** Opening Listed records block **

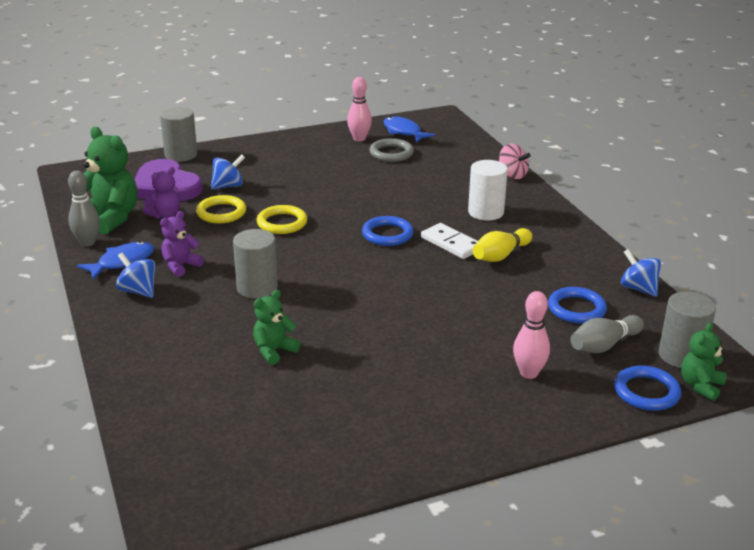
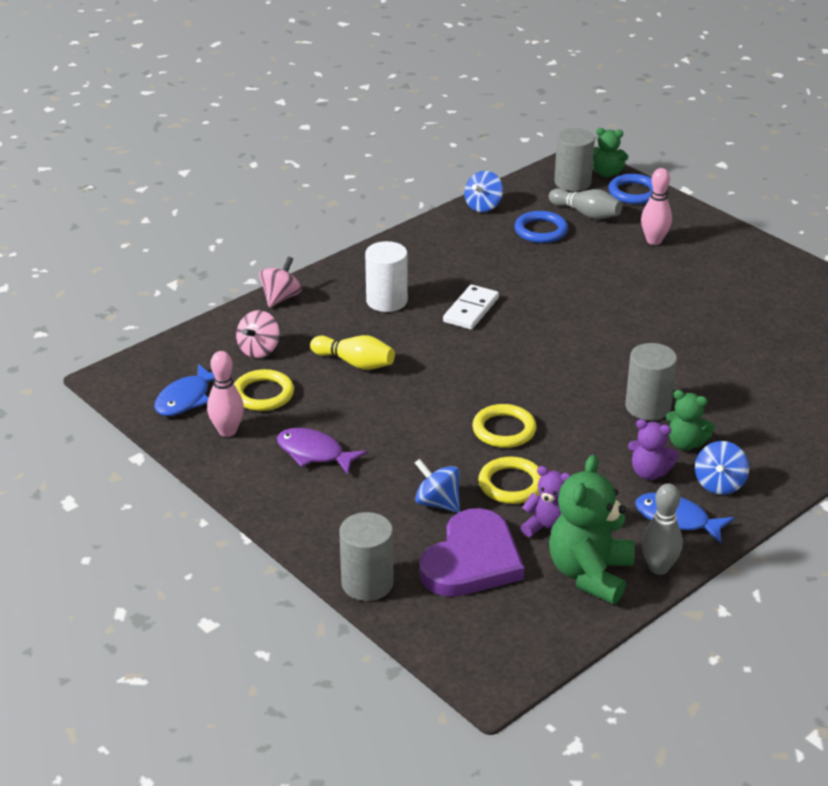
camera: 110 degrees left, 5 degrees up
(274, 350) = (737, 367): green teddy bear -> green teddy bear (685, 443)
(314, 159) = (314, 453): none -> purple fish
(387, 234) = (479, 352): blue ring -> none
(391, 153) = (263, 394): grey ring -> yellow ring
(446, 159) = (259, 350): none -> pink spinning top
(500, 255) = (475, 279): yellow bowling pin -> yellow bowling pin (355, 363)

** Closing Listed records block **

> **Exercise prompt**:
All of the data is to be transcribed exactly, with images omitted.

> **Result of this exercise**:
camera: 110 degrees left, 5 degrees up
(274, 350) = (737, 367): green teddy bear -> green teddy bear (685, 443)
(314, 159) = (314, 453): none -> purple fish
(387, 234) = (479, 352): blue ring -> none
(391, 153) = (263, 394): grey ring -> yellow ring
(446, 159) = (259, 350): none -> pink spinning top
(500, 255) = (475, 279): yellow bowling pin -> yellow bowling pin (355, 363)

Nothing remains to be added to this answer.